DIRECTIONS FOR THIS TASK:
Repeat exactly the lines below from the line that contains "LINE pin DO: 9 -> 4" to the last line, inclusive, without the pictures.

DATA FOR PROCESSING:
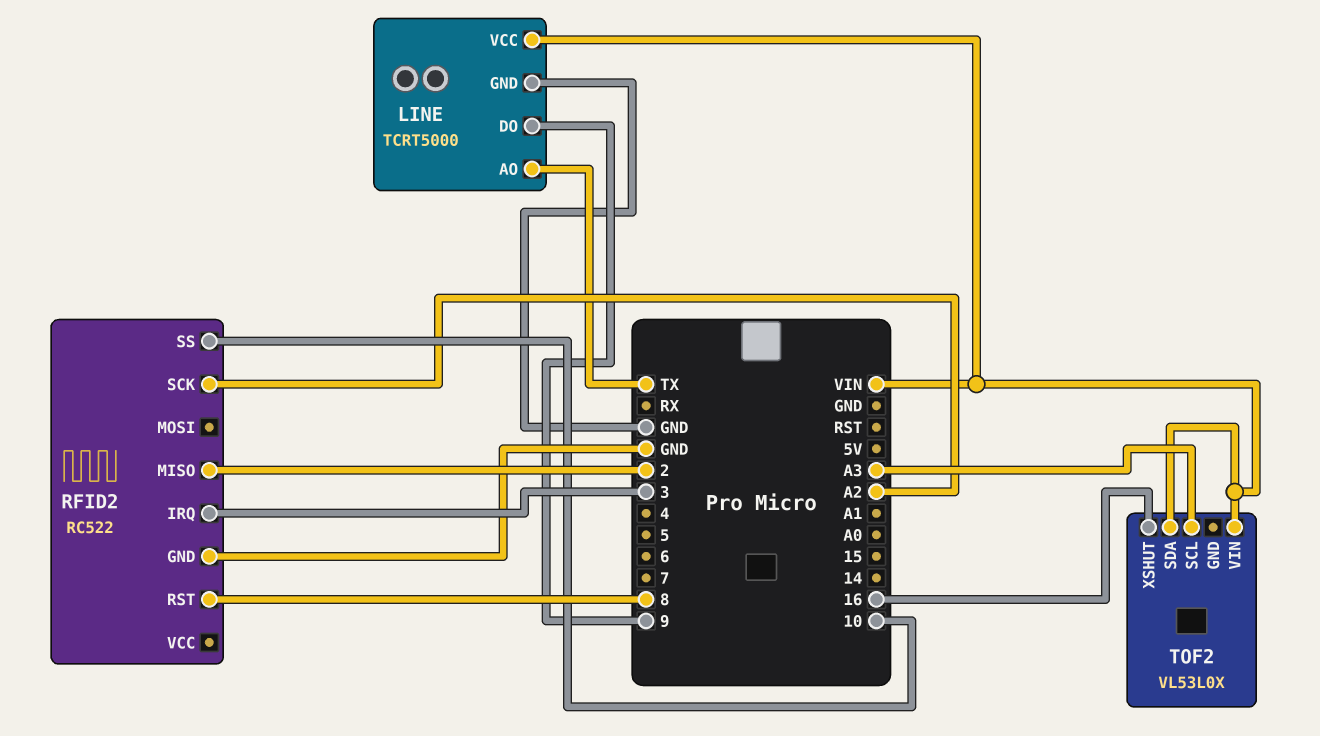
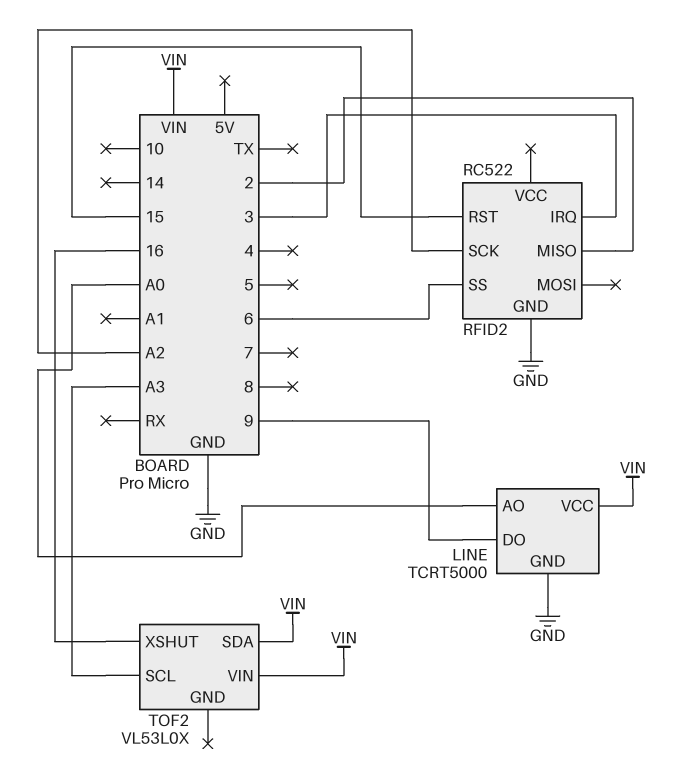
LINE pin AO: TX -> A0
RFID2 pin RST: 8 -> 15
RFID2 pin SS: 10 -> 6

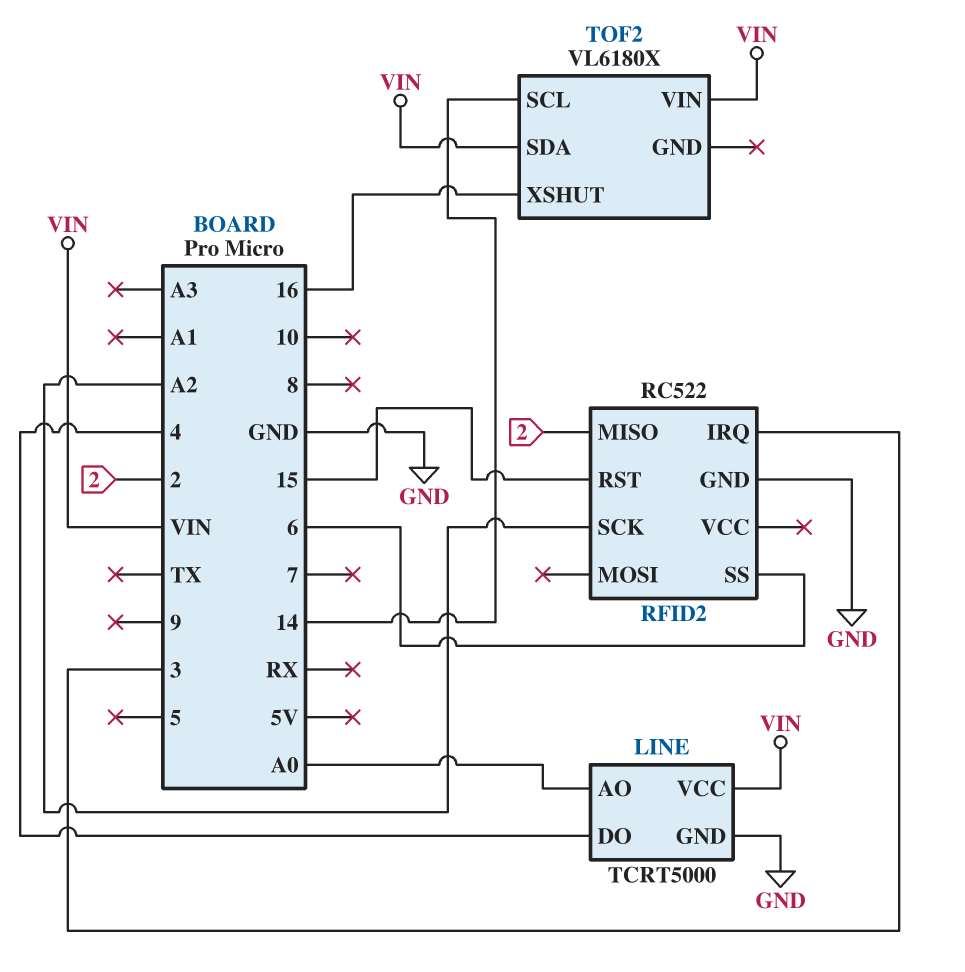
LINE pin DO: 9 -> 4
TOF2: VL53L0X -> VL6180X
TOF2 pin SCL: A3 -> 14

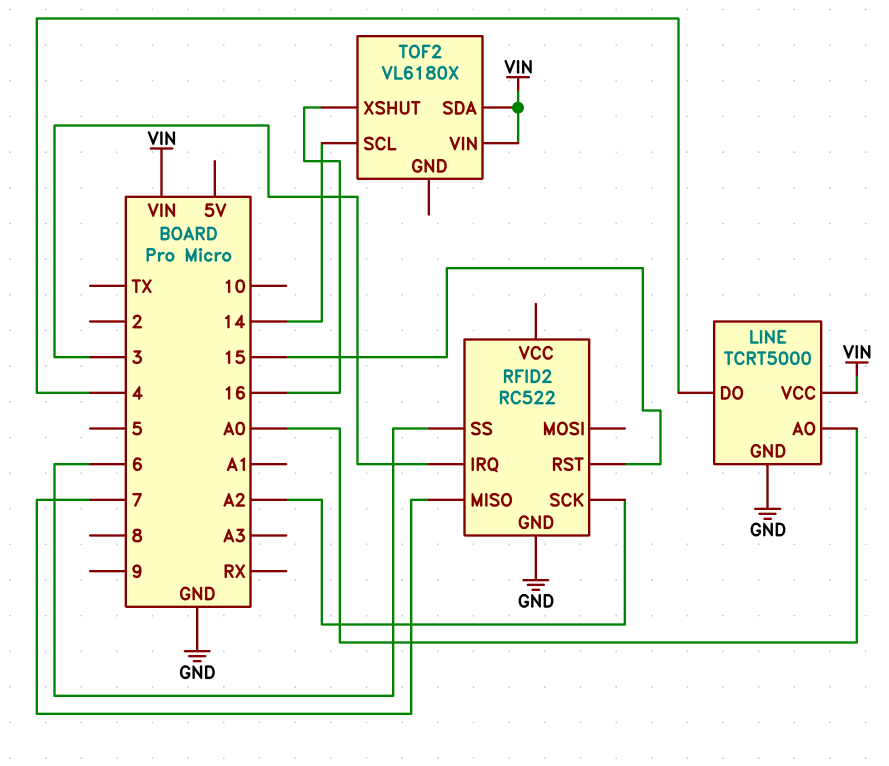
RFID2 pin MISO: 2 -> 7

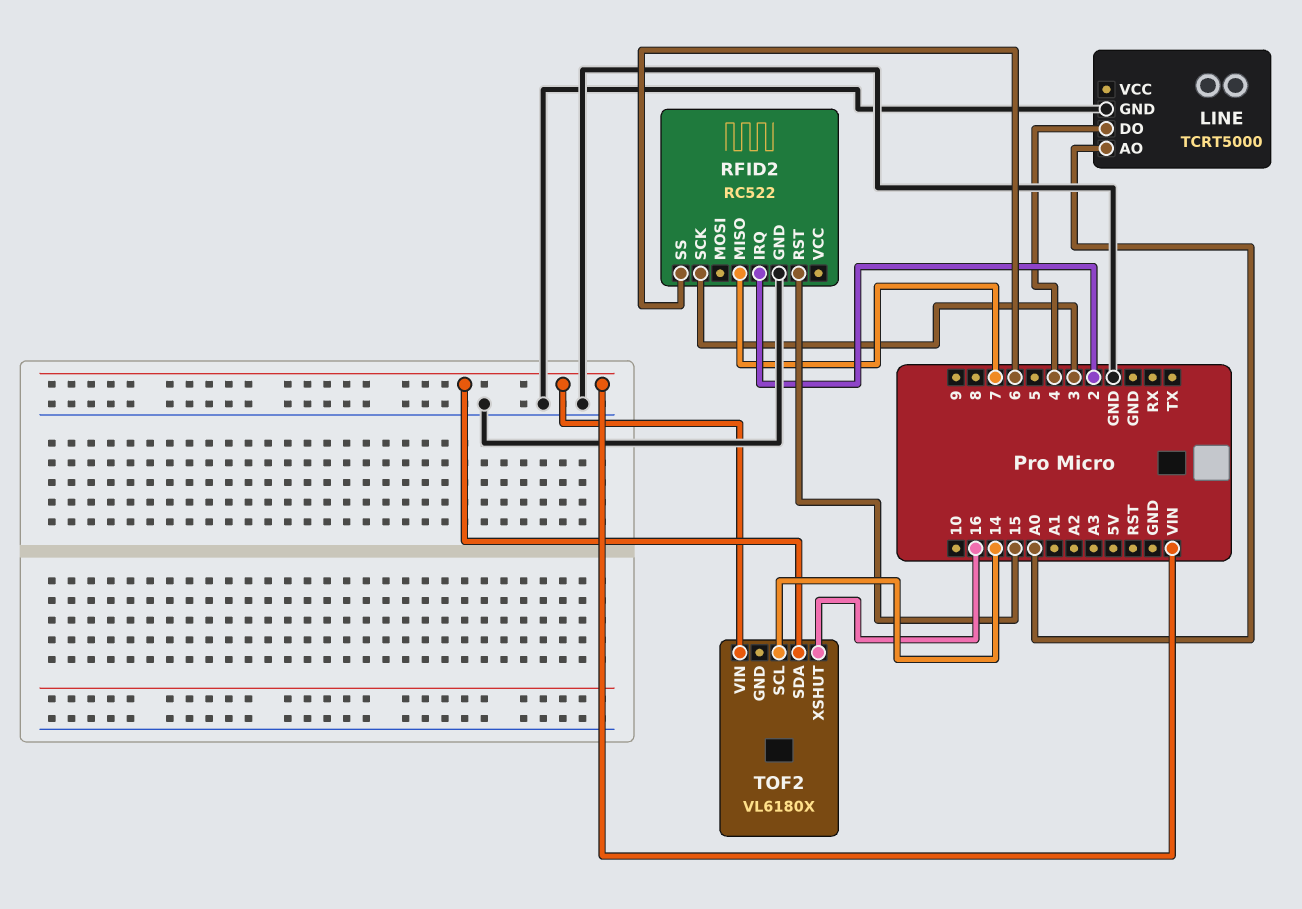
LINE pin VCC: VIN -> none
RFID2 pin IRQ: 3 -> 2
RFID2 pin SCK: A2 -> 3

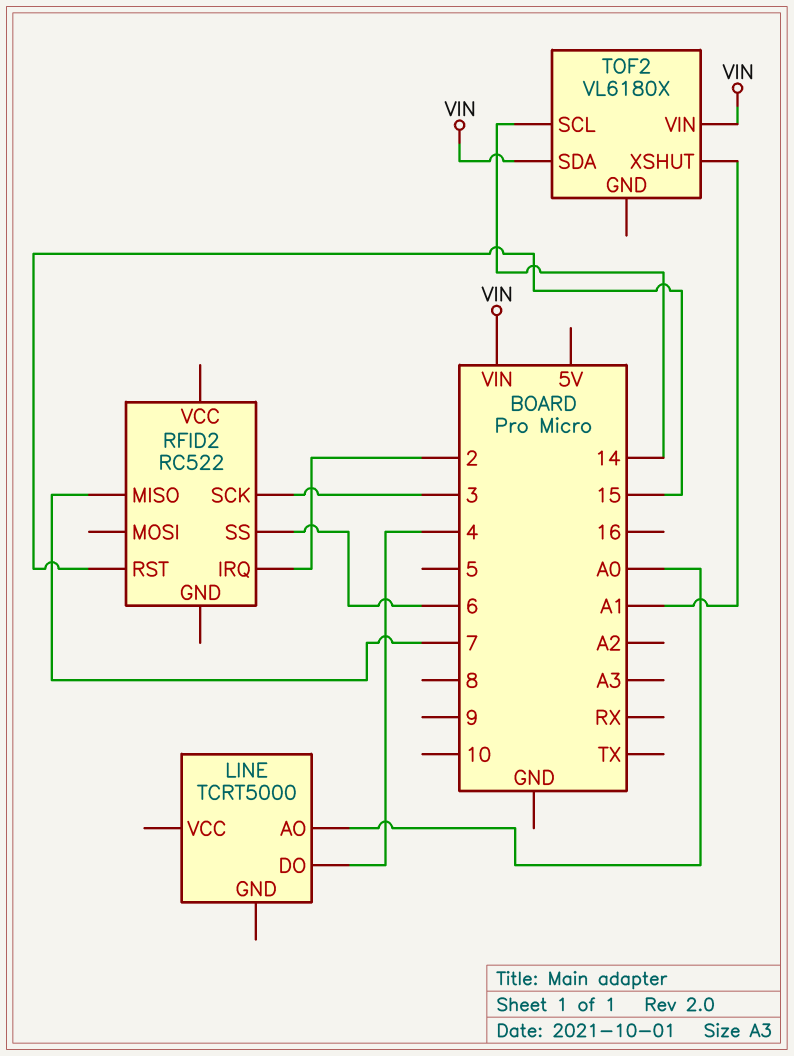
LINE pin GND: GND -> none
RFID2 pin GND: GND -> none
TOF2 pin XSHUT: 16 -> A1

SOLUTION FOR THIS PROBLEM:
LINE pin DO: 9 -> 4
TOF2: VL53L0X -> VL6180X
TOF2 pin SCL: A3 -> 14

RFID2 pin MISO: 2 -> 7

LINE pin VCC: VIN -> none
RFID2 pin IRQ: 3 -> 2
RFID2 pin SCK: A2 -> 3

LINE pin GND: GND -> none
RFID2 pin GND: GND -> none
TOF2 pin XSHUT: 16 -> A1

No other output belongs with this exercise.